▸ TASK BRIEF
Restate the data word for word. Leave the pictures out.

*** EXTRACTED ENTRIES ***

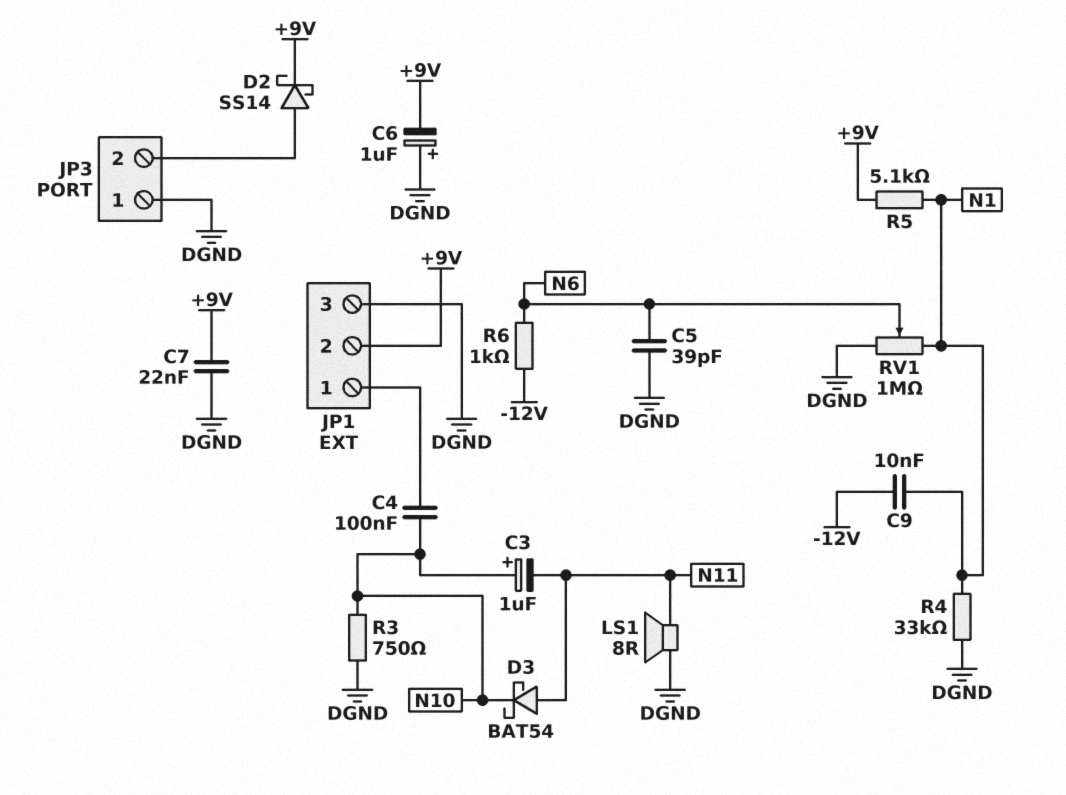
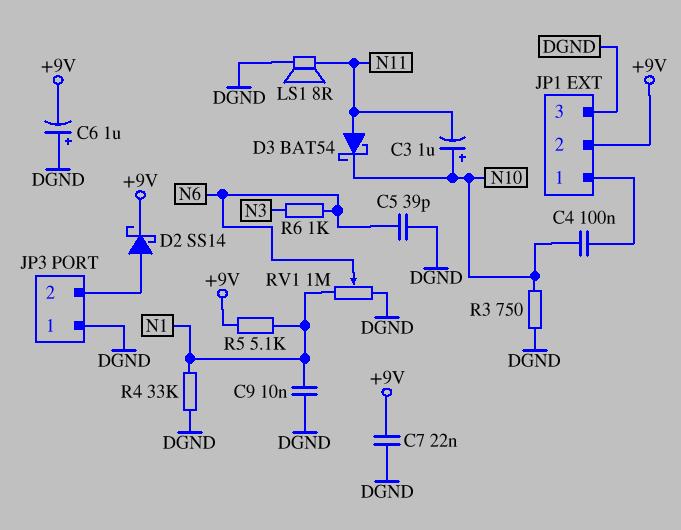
C9: 10nF (-12V, N1) -> 10nF (DGND, N1)
R6: 1k (-12V, N6) -> 1k (N3, N6)

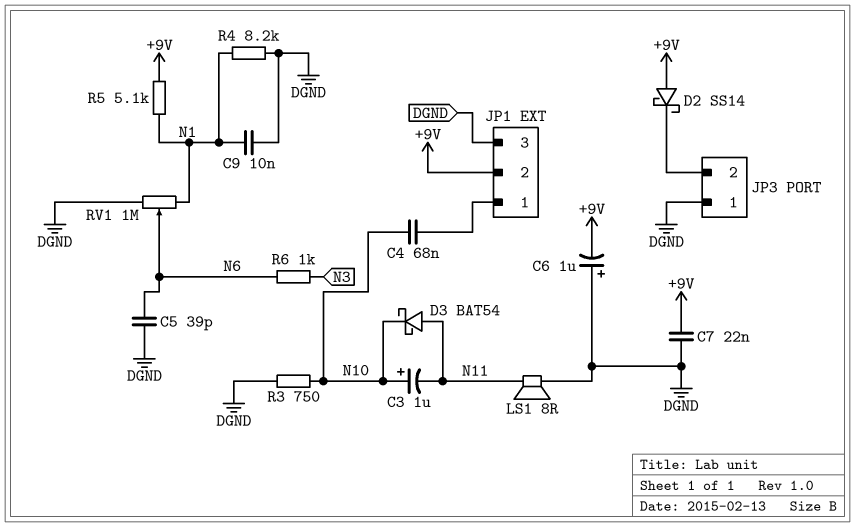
C4: 100nF (JP1/1, N10) -> 68nF (JP1/1, N10)
D2: schottky SS14 (A JP3/2, K +9V) -> schottky SS14 (A +9V, K JP3/2)
R4: 33k (DGND, N1) -> 8.2k (DGND, N1)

***

▸ WRITTEN REPLY
C9: 10nF (-12V, N1) -> 10nF (DGND, N1)
R6: 1k (-12V, N6) -> 1k (N3, N6)

C4: 100nF (JP1/1, N10) -> 68nF (JP1/1, N10)
D2: schottky SS14 (A JP3/2, K +9V) -> schottky SS14 (A +9V, K JP3/2)
R4: 33k (DGND, N1) -> 8.2k (DGND, N1)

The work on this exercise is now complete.